(Coordinate-based change listings)
[Start of section]
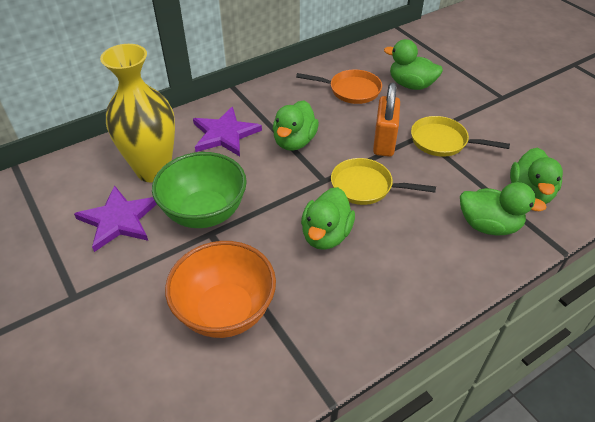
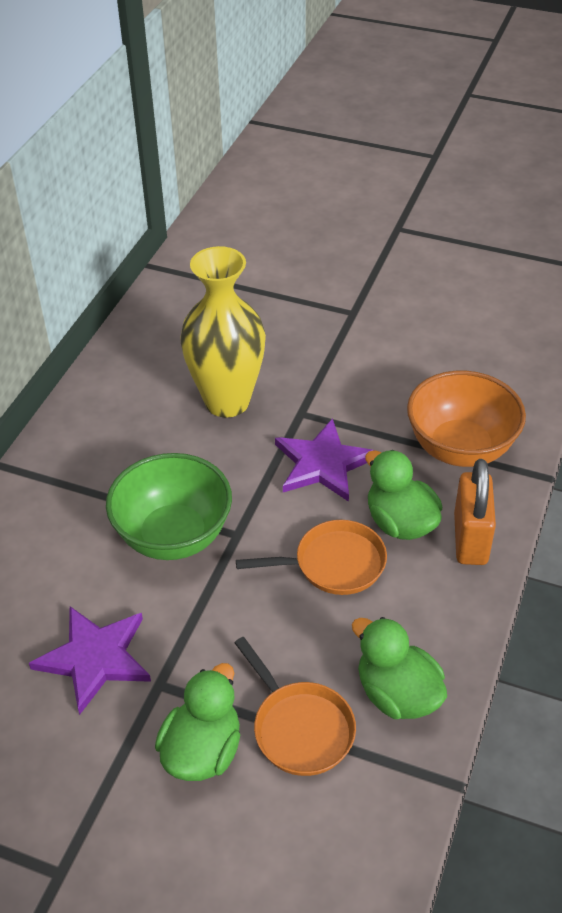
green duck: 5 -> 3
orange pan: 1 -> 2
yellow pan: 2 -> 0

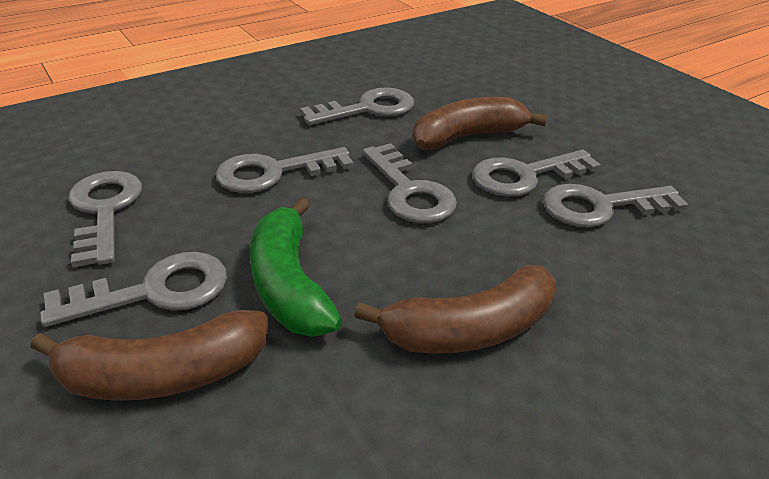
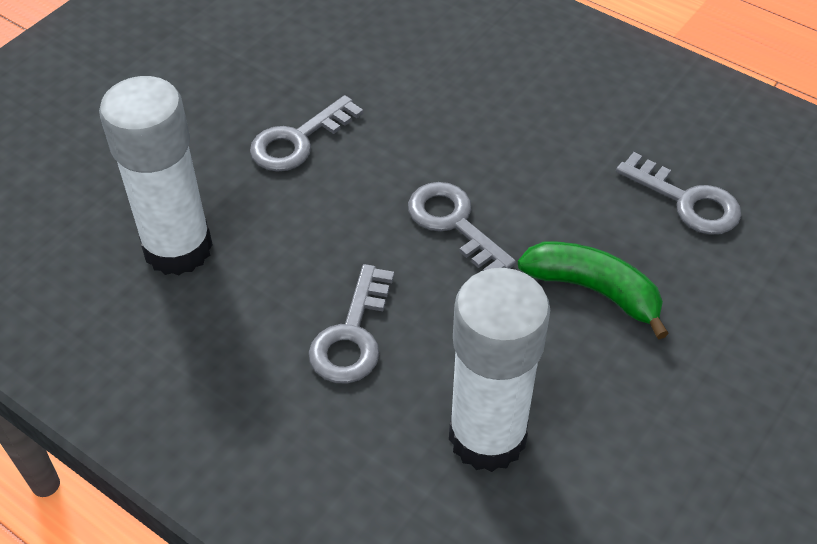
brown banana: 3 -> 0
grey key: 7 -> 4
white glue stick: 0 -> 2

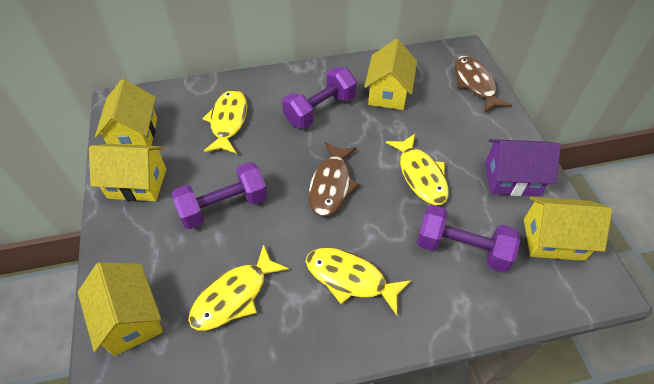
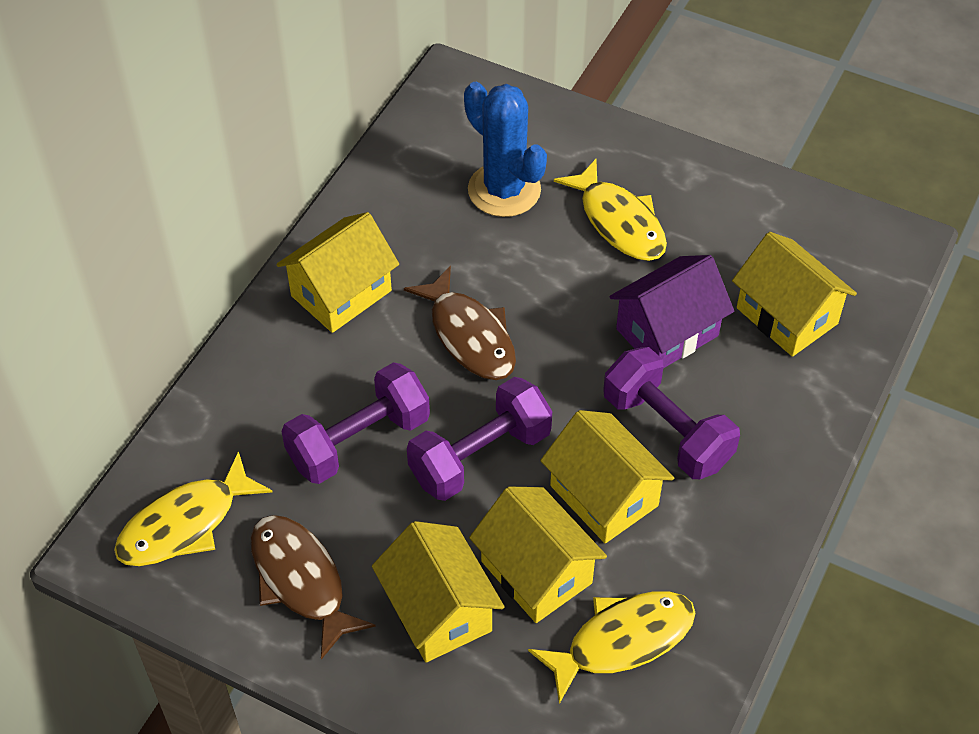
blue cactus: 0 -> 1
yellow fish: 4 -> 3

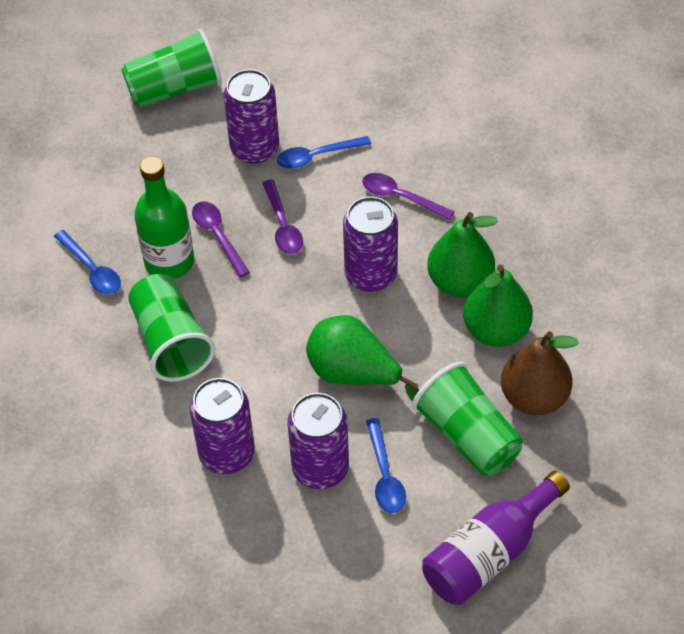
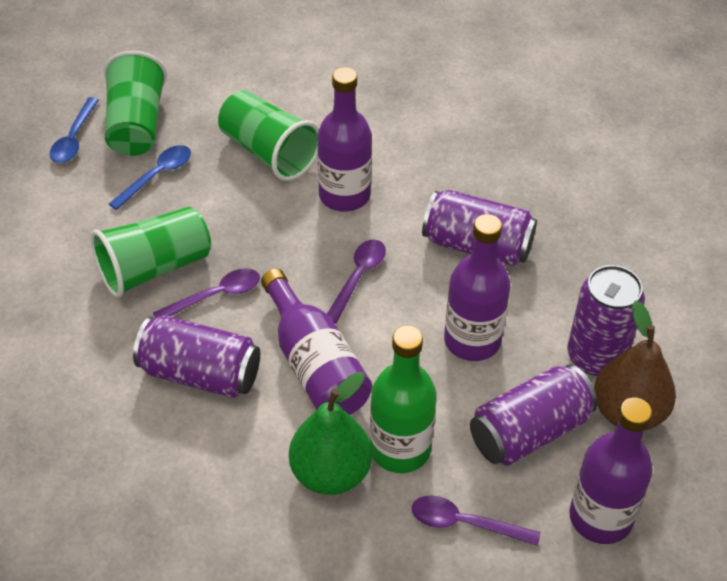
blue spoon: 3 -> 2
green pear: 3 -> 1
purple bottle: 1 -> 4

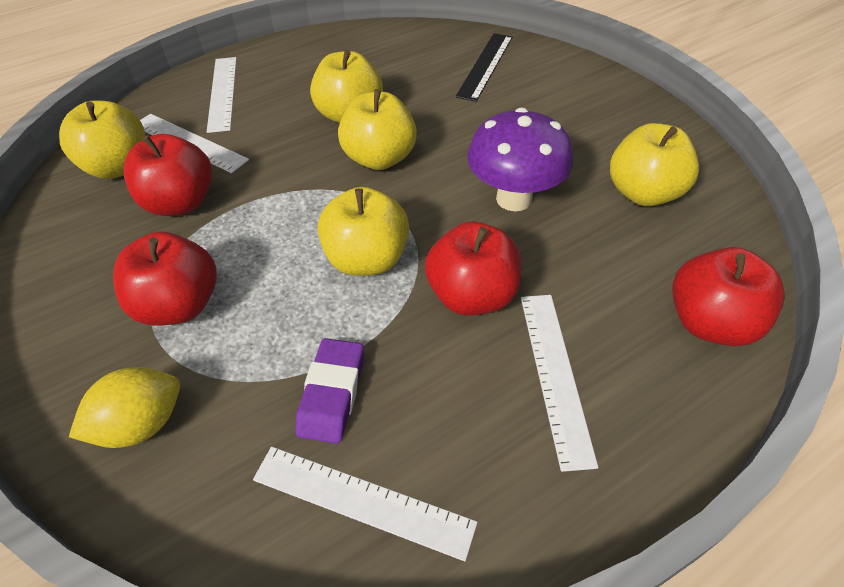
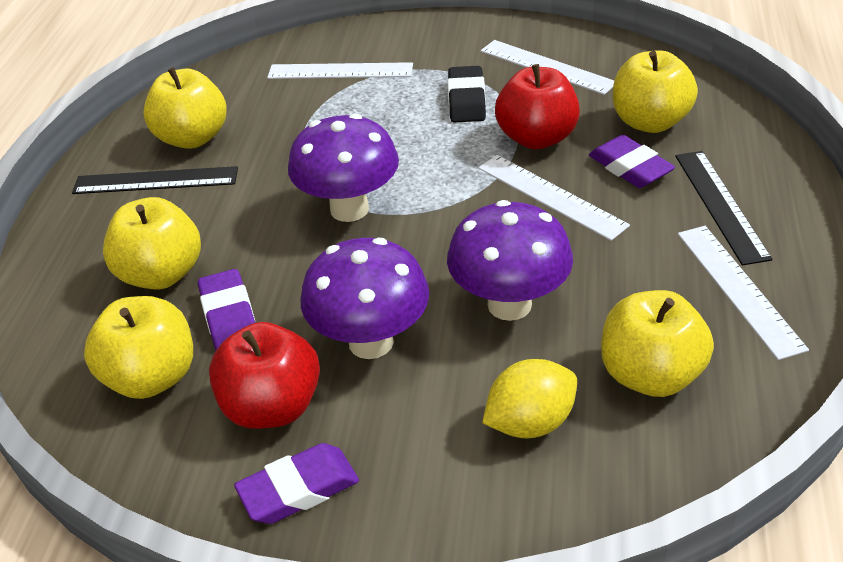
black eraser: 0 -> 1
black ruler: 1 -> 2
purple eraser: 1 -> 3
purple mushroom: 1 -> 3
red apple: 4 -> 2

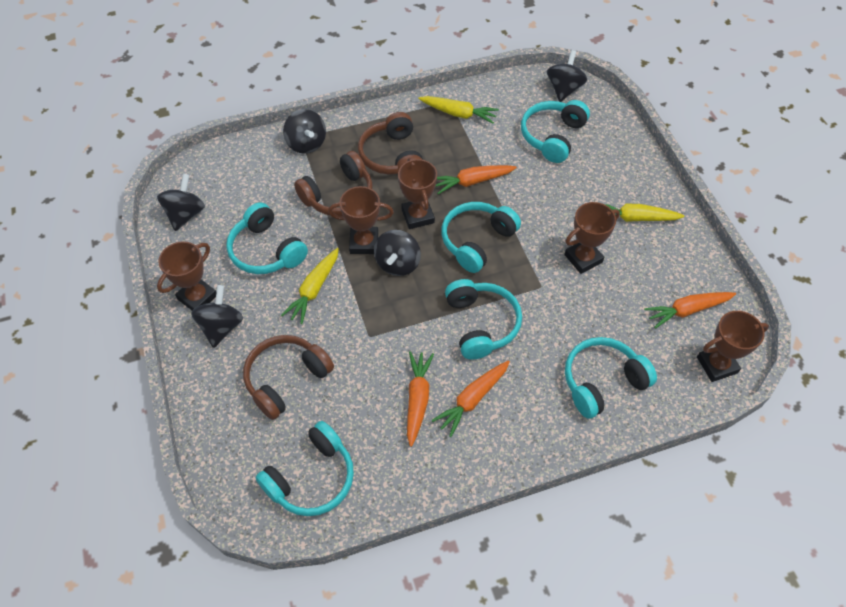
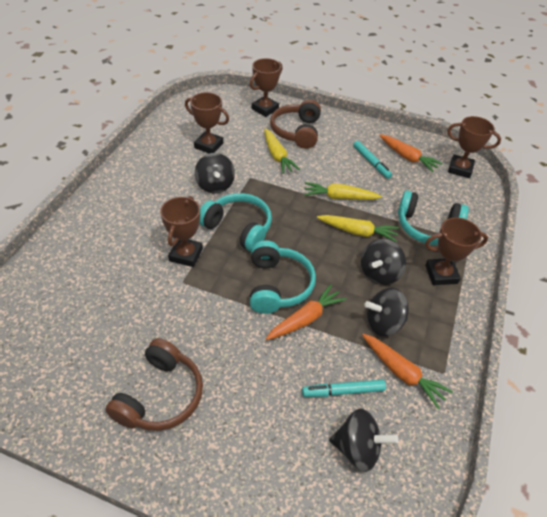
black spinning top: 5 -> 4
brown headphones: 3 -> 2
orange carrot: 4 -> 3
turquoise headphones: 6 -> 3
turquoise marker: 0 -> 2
[End of section]
TASK TO CARRY OUT
Your copy should consist solely of the lines from the line containing "green pear: 3 -> 1" through the last line of the records above, reproduced exactly, with the pictures left out.

RESULT OF THIS EXERCISE
green pear: 3 -> 1
purple bottle: 1 -> 4

black eraser: 0 -> 1
black ruler: 1 -> 2
purple eraser: 1 -> 3
purple mushroom: 1 -> 3
red apple: 4 -> 2

black spinning top: 5 -> 4
brown headphones: 3 -> 2
orange carrot: 4 -> 3
turquoise headphones: 6 -> 3
turquoise marker: 0 -> 2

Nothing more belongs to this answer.